───── Task inputs ─────
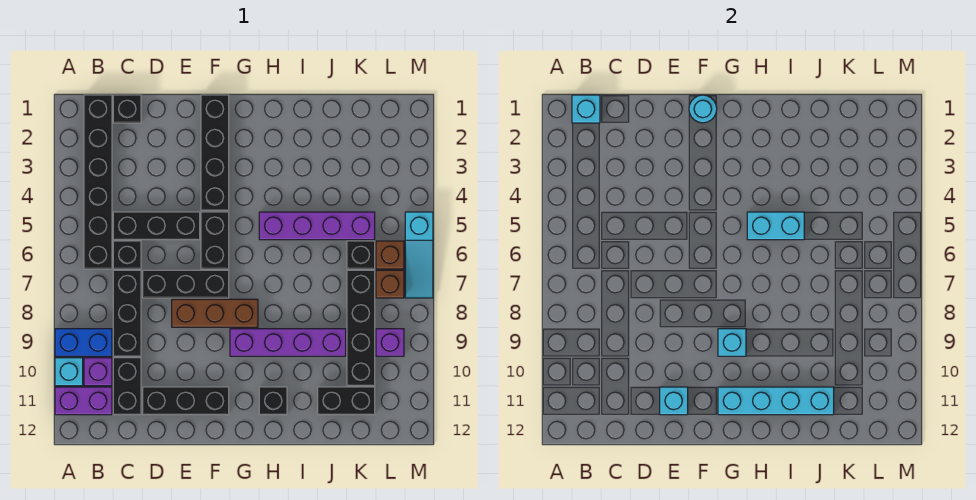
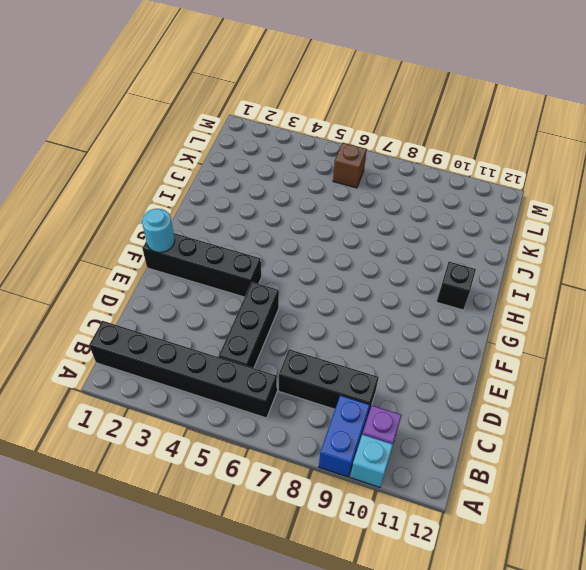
none -> purple brick A11:B11 level 1
none -> black brick C1 level 1
none -> black brick C6 level 1
none -> black brick C10:C11 level 1

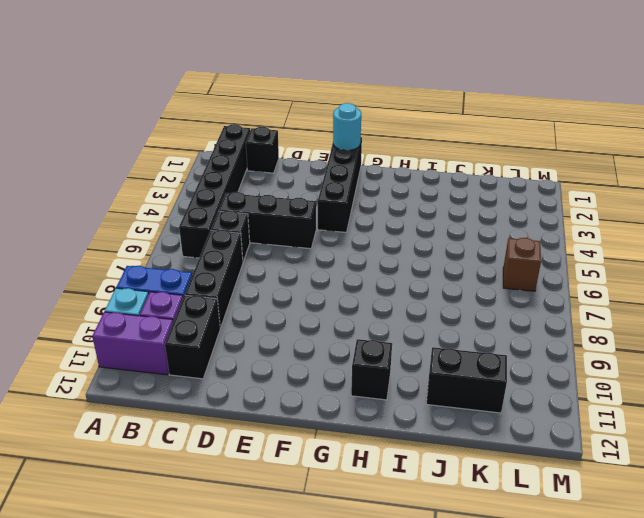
none -> black brick D7:F7 level 1
none -> black brick D11:F11 level 1
none -> brown brick E8:G8 level 1
none -> black brick F5:F6 level 1

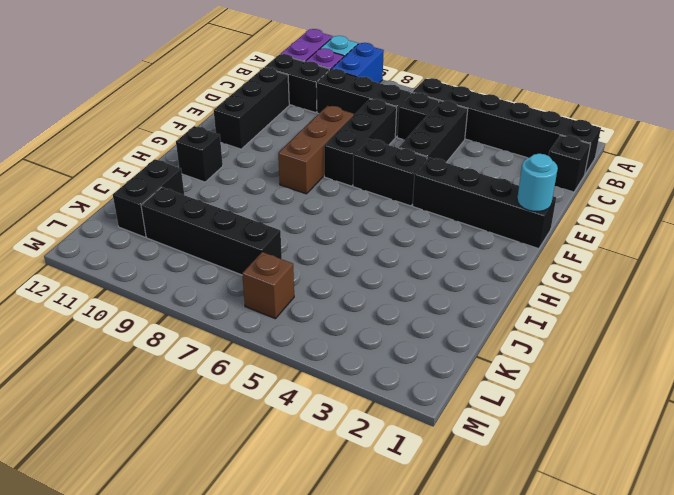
none -> purple brick G9:J9 level 1
none -> purple brick H5:K5 level 1
none -> black brick K6 level 1
none -> brown brick L7 level 1

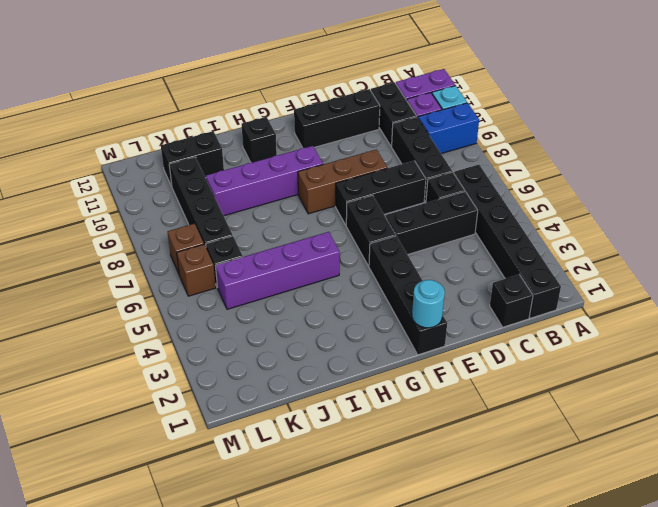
none -> purple brick L9 level 1
none -> cyan slope M5:M7 level 1 top 5
none -> cyan brick B1 level 2
none -> cyan brick E11 level 2

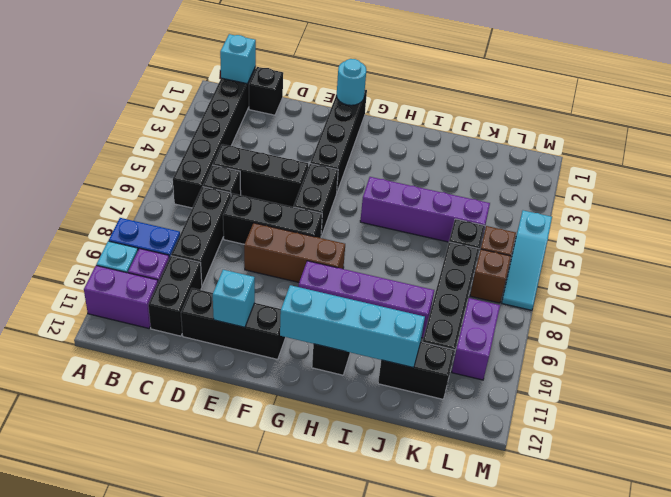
purple brick L9:L10 level 1 -> purple brick L9 level 1
none -> cyan brick G9 level 2
none -> cyan brick H5:I5 level 2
─────
Problem details:
From the records above, count the lines that contain "cyan". Only the number should be written.

Your solution:
5